[Goal of the exercise]
Reproduce exactly the lines below, from the first one through the line containing "wardrobe: (129, 240)", and omit any pictures.

[Before and after comparisons]
_____

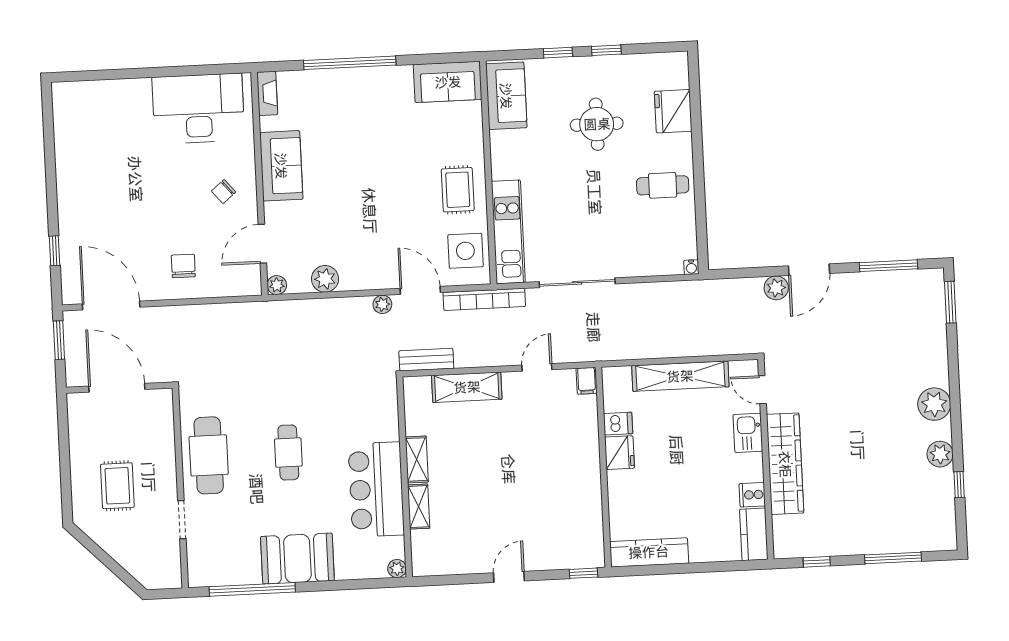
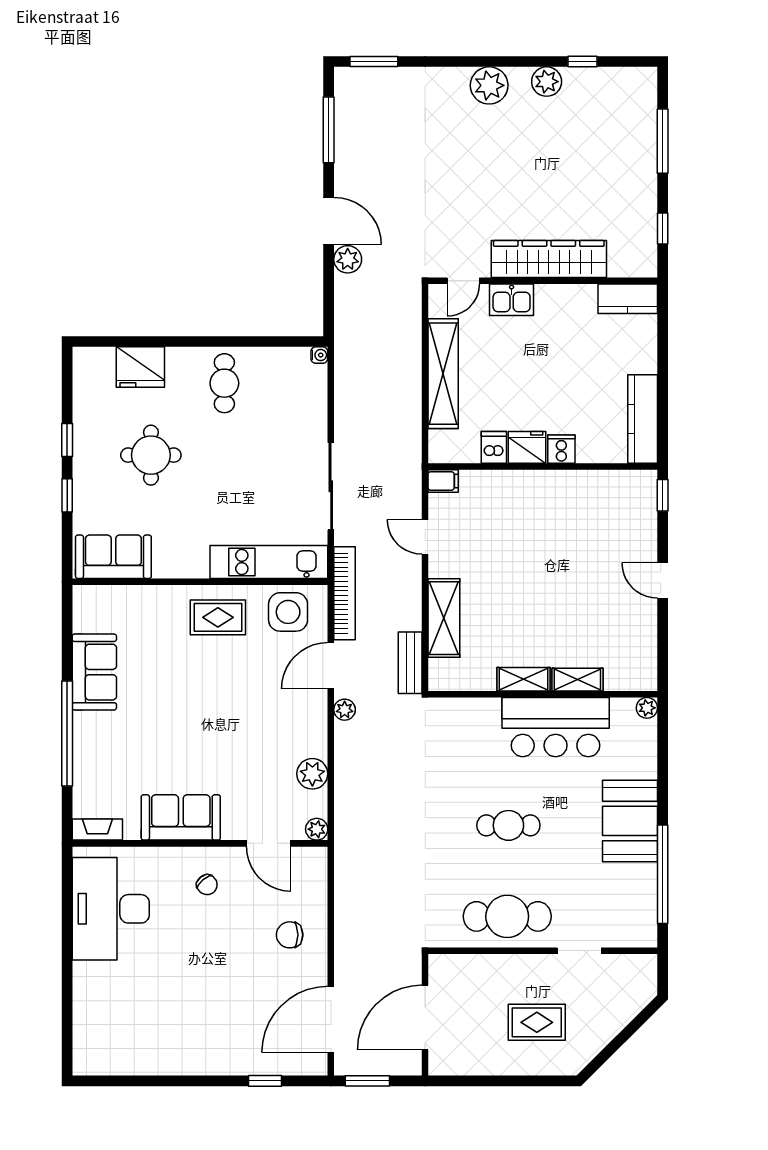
sofa: (448, 82) -> (94, 672), moved
cooker: (752, 495) -> (561, 449), moved, turned 180

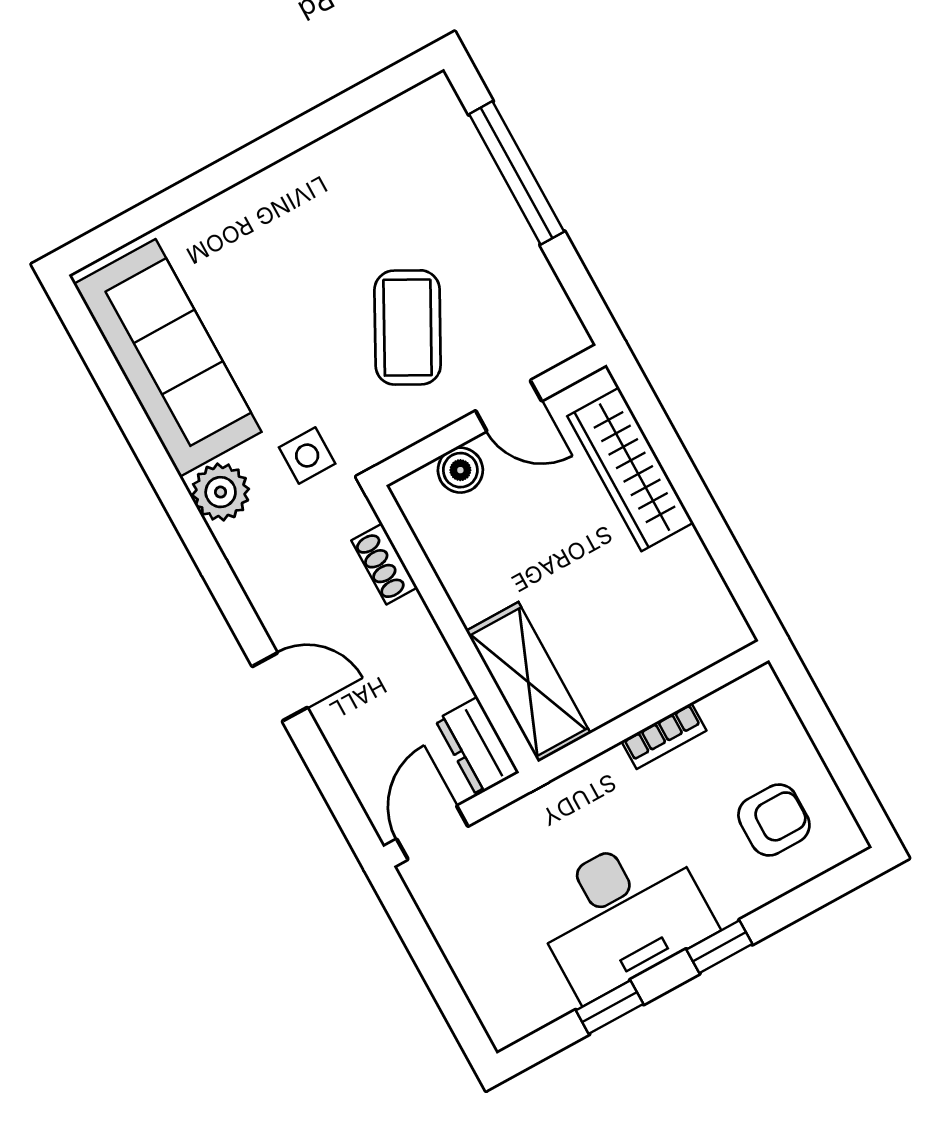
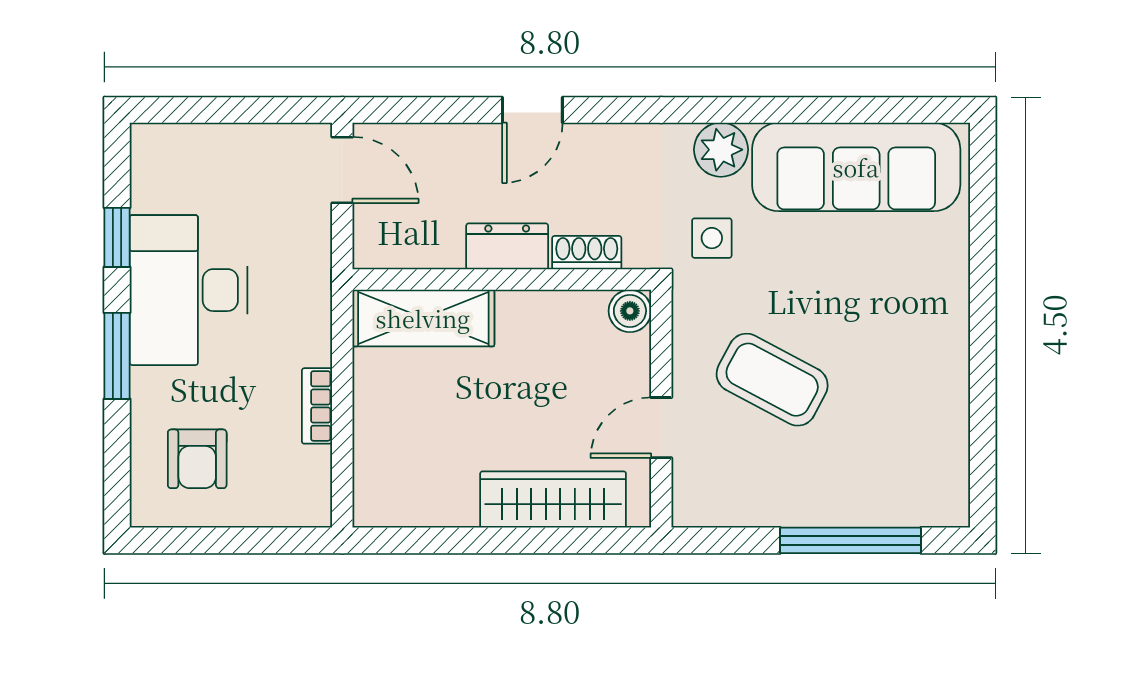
boiler: (460, 470) -> (630, 311), moved
dresser: (477, 746) -> (507, 246), moved
window: (719, 947) -> (117, 356), width x1.50

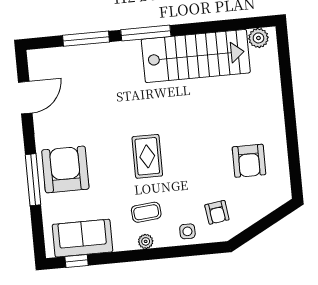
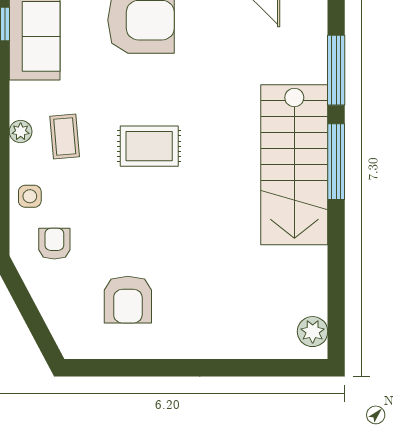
stairs: (196, 56) -> (294, 165), moved
armchair: (249, 161) -> (128, 300), turned -90
armchair: (217, 212) -> (54, 244), turned 98

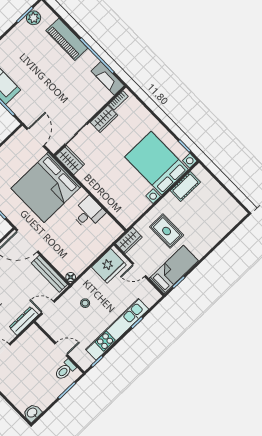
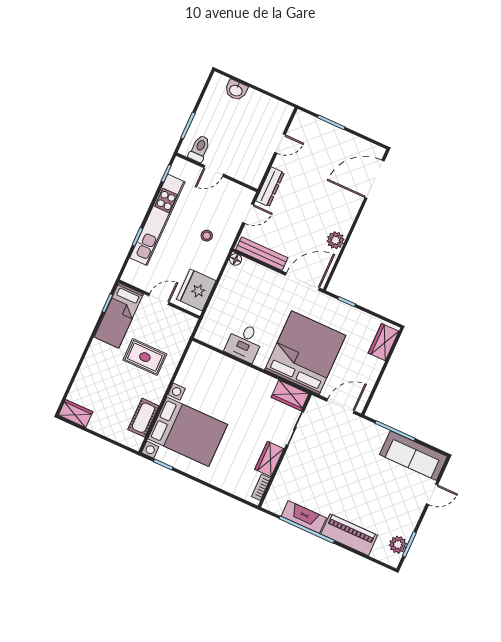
fireplace: (108, 78) -> (304, 517), moved
door: (36, 137) -> (341, 406), swing flipped
wardrobe: (129, 240) -> (76, 413), moved, turned 90
washbasin: (32, 413) -> (236, 90), moved, turned 90

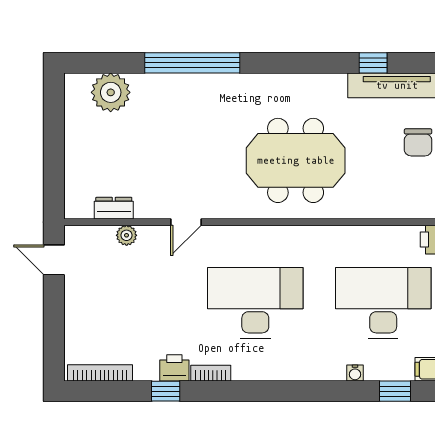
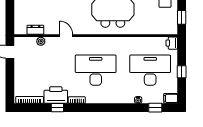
door: (186, 222) -> (66, 36), swing flipped
printer: (174, 368) -> (56, 95), width x1.87, depth x1.48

_____

[Finished exercise]
sofa: (448, 82) -> (94, 672), moved
cooker: (752, 495) -> (561, 449), moved, turned 180

boiler: (460, 470) -> (630, 311), moved
dresser: (477, 746) -> (507, 246), moved
window: (719, 947) -> (117, 356), width x1.50

stairs: (196, 56) -> (294, 165), moved
armchair: (249, 161) -> (128, 300), turned -90
armchair: (217, 212) -> (54, 244), turned 98

fireplace: (108, 78) -> (304, 517), moved
door: (36, 137) -> (341, 406), swing flipped
wardrobe: (129, 240) -> (76, 413), moved, turned 90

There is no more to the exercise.